## [EXERCISE BRIEF]
Could you restate the data word for word and drop the pictures?

[Difference listings]

+++

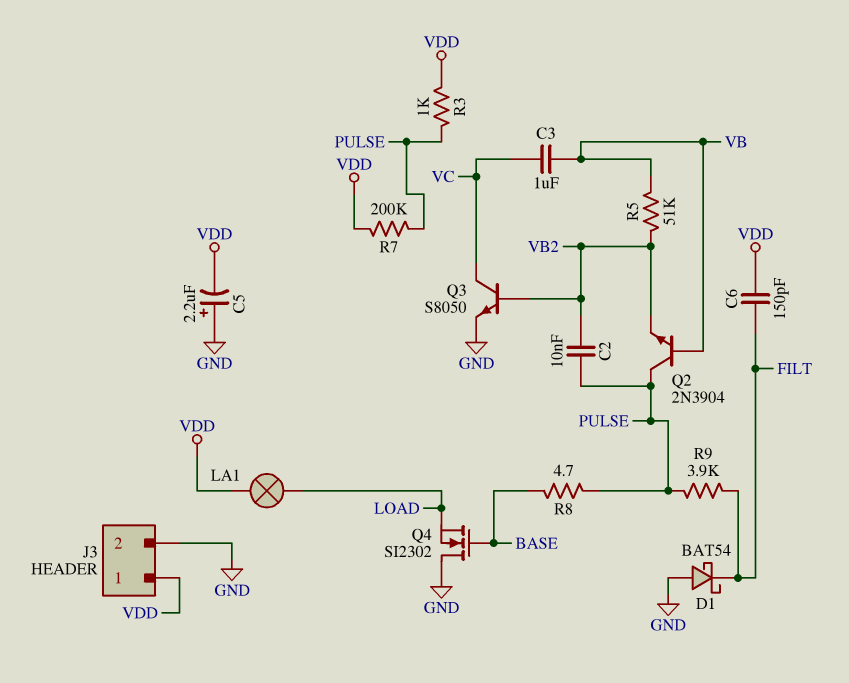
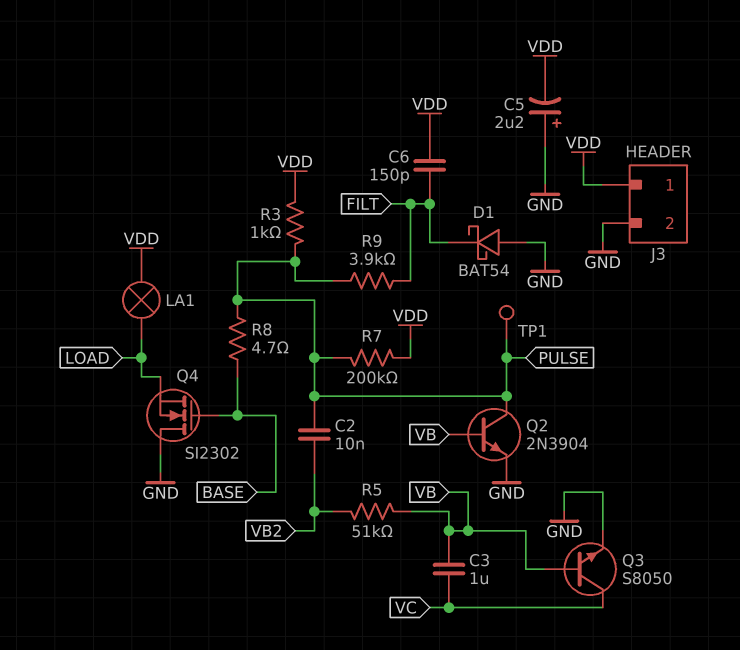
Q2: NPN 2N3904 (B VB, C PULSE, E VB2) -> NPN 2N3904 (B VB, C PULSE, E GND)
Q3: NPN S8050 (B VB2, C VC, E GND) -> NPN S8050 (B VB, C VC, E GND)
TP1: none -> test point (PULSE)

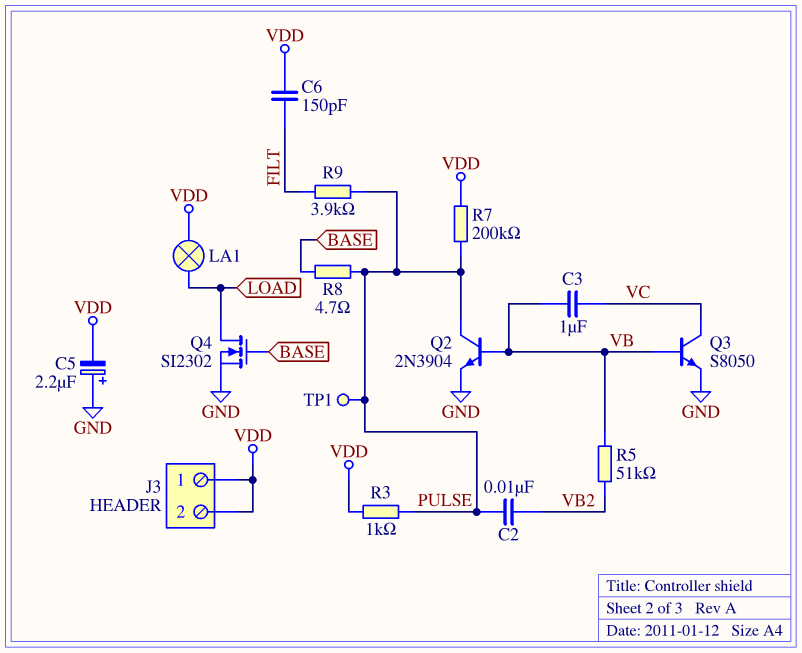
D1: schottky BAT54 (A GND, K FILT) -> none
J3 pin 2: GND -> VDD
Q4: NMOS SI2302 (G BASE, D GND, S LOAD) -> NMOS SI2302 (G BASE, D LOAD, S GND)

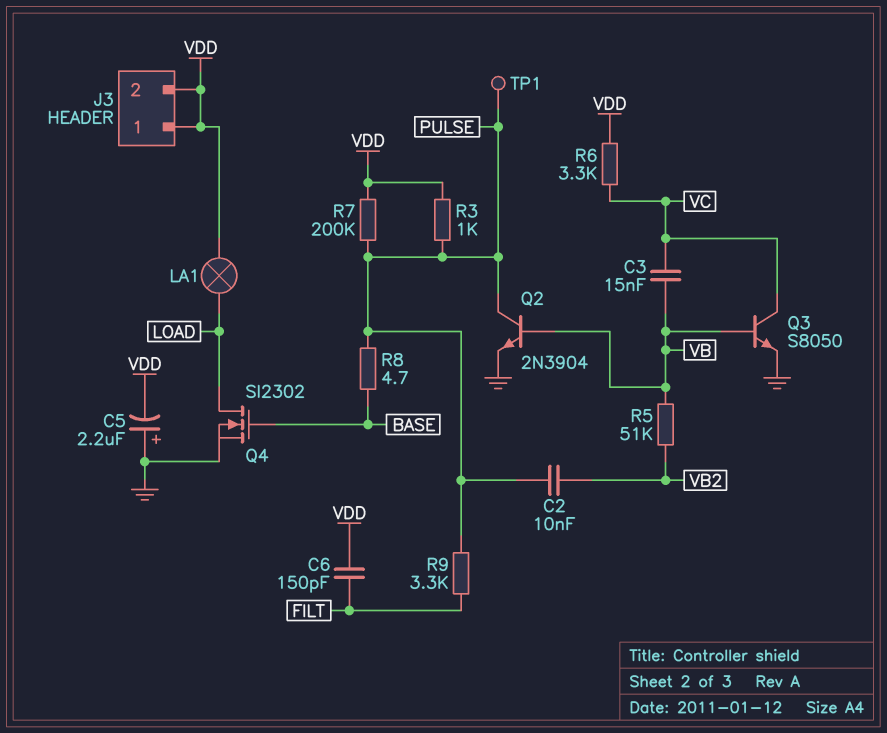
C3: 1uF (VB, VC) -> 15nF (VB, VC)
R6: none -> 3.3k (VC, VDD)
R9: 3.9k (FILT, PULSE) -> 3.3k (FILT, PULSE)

+++

## [RESULT OF THIS TASK]
Q2: NPN 2N3904 (B VB, C PULSE, E VB2) -> NPN 2N3904 (B VB, C PULSE, E GND)
Q3: NPN S8050 (B VB2, C VC, E GND) -> NPN S8050 (B VB, C VC, E GND)
TP1: none -> test point (PULSE)

D1: schottky BAT54 (A GND, K FILT) -> none
J3 pin 2: GND -> VDD
Q4: NMOS SI2302 (G BASE, D GND, S LOAD) -> NMOS SI2302 (G BASE, D LOAD, S GND)

C3: 1uF (VB, VC) -> 15nF (VB, VC)
R6: none -> 3.3k (VC, VDD)
R9: 3.9k (FILT, PULSE) -> 3.3k (FILT, PULSE)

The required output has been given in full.